EXERCISE DETAILS »
Some lines hold the string "black". Copy all of them from the material that follows.

PROVIDED RECORDS »
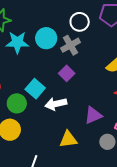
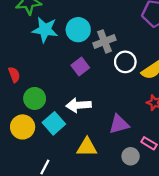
white circle: (80, 22) -> (125, 62), moved
purple square: (67, 73) -> (80, 66), moved
cyan square: (35, 89) -> (54, 123), moved

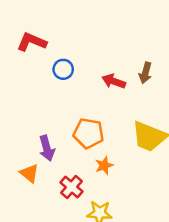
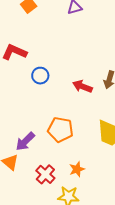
purple arrow: (47, 148) -> (25, 141), turned 60
orange star: (104, 165) -> (77, 169), moved

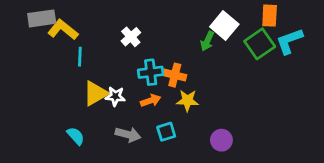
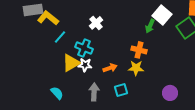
cyan line: (80, 57) -> (60, 37), turned 40
cyan cross: (151, 72) -> (84, 48), moved, turned 30
orange cross: (175, 75) -> (139, 50), moved
gray arrow: (128, 135) -> (94, 92), turned -102
purple circle: (221, 140) -> (170, 93), moved

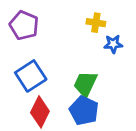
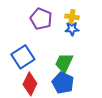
purple pentagon: (24, 25) -> (41, 19), moved
blue star: (113, 44) -> (72, 29), moved

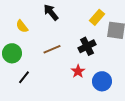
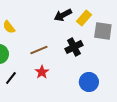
black arrow: (51, 12) -> (63, 15), moved, turned -78
red star: (78, 71) -> (42, 72), moved

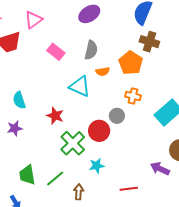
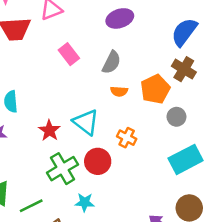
cyan triangle: (80, 86) -> (86, 122), moved
orange cross: (133, 96) -> (127, 138), moved
gray circle: (117, 116) -> (176, 117), moved

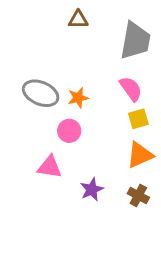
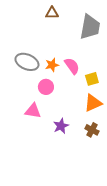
pink semicircle: (131, 89) -> (72, 66), moved

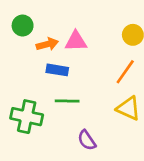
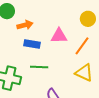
pink triangle: (76, 41) -> (59, 36), moved

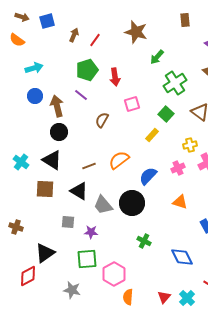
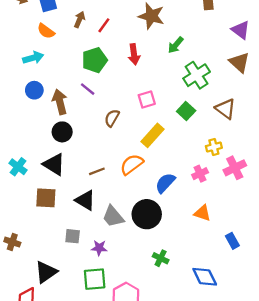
orange semicircle: (17, 40) -> (46, 31), moved
red arrow: (115, 77) -> (134, 54), moved
yellow rectangle: (152, 135) -> (153, 135), moved, size x1.5

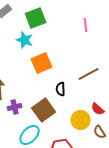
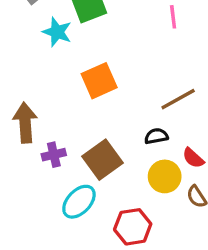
cyan star: (25, 40) -> (57, 32), moved
black semicircle: (61, 89) -> (156, 136), moved, turned 80

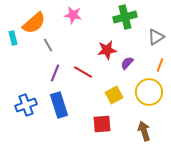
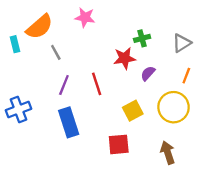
green cross: (125, 17) -> (142, 38), moved, size x0.6
red line: (83, 72) -> (97, 84), turned 42
blue cross: (26, 105) -> (18, 109), moved

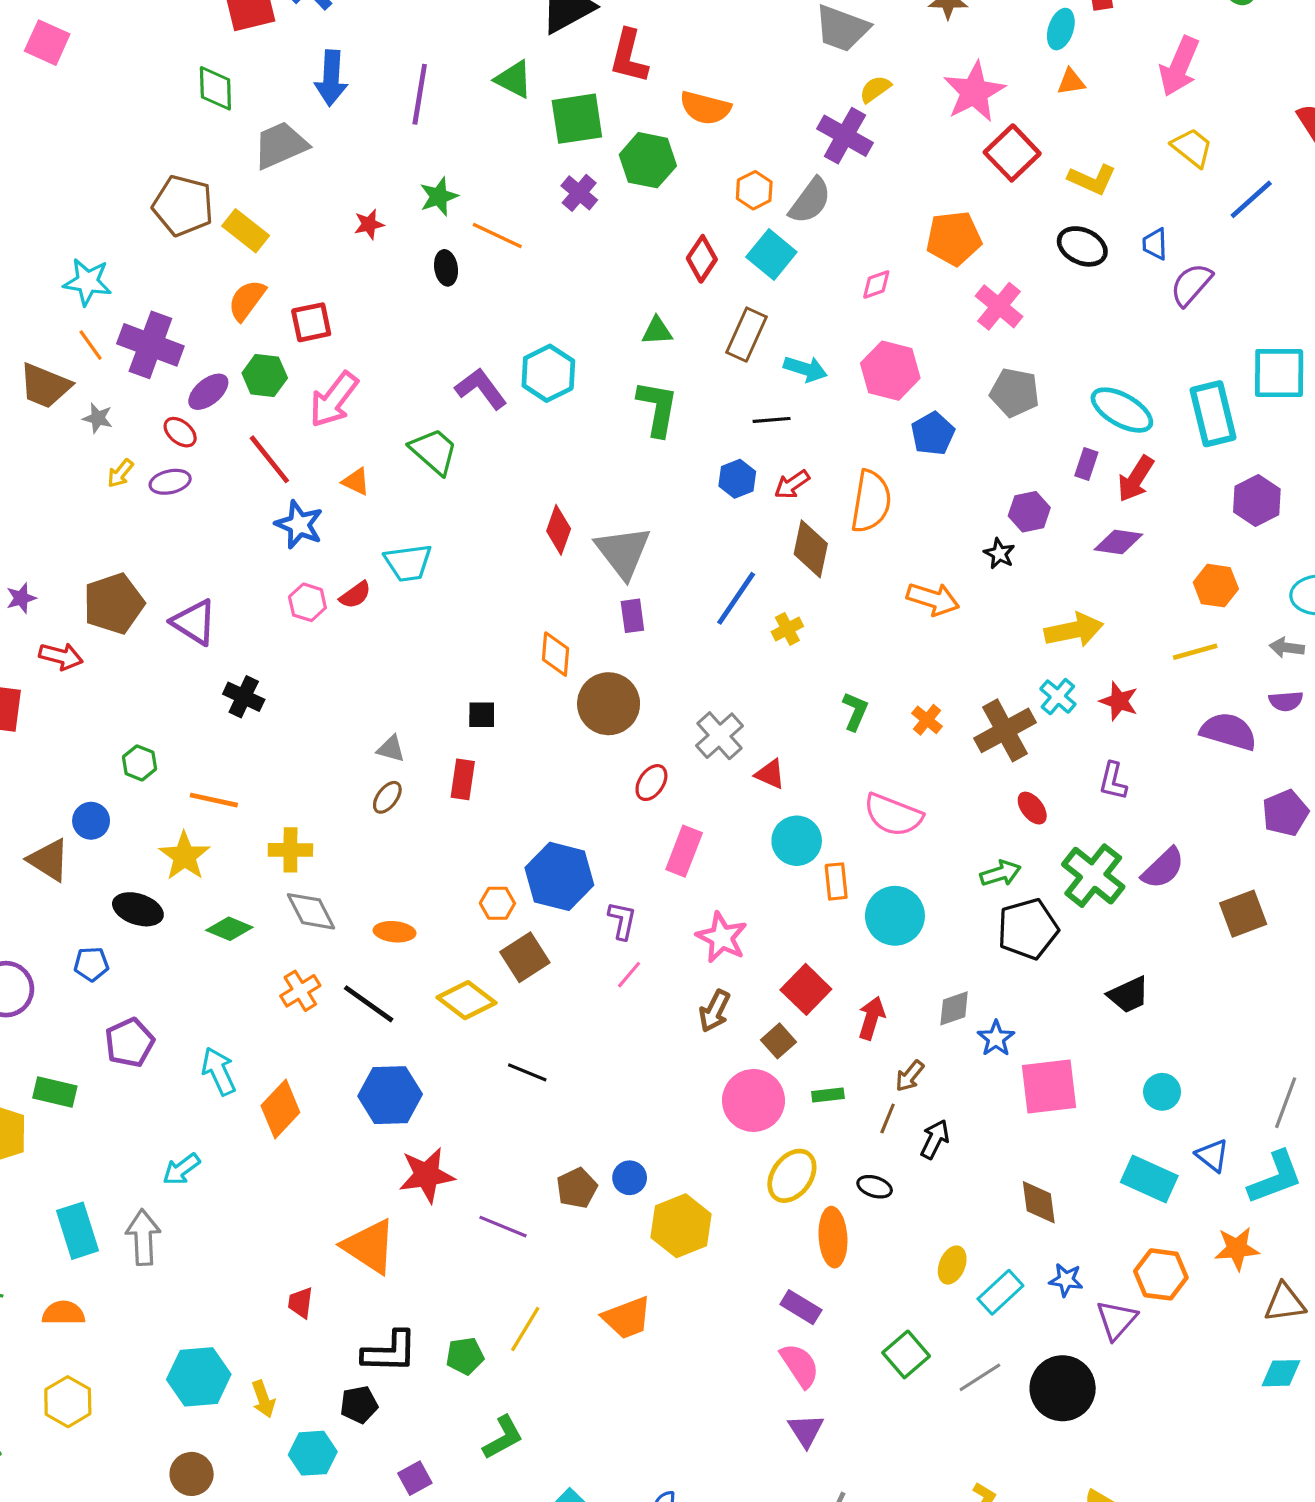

TASK RESPONSE »
black arrow: (51, 12) -> (63, 15), moved, turned -78
black semicircle: (61, 89) -> (156, 136), moved, turned 80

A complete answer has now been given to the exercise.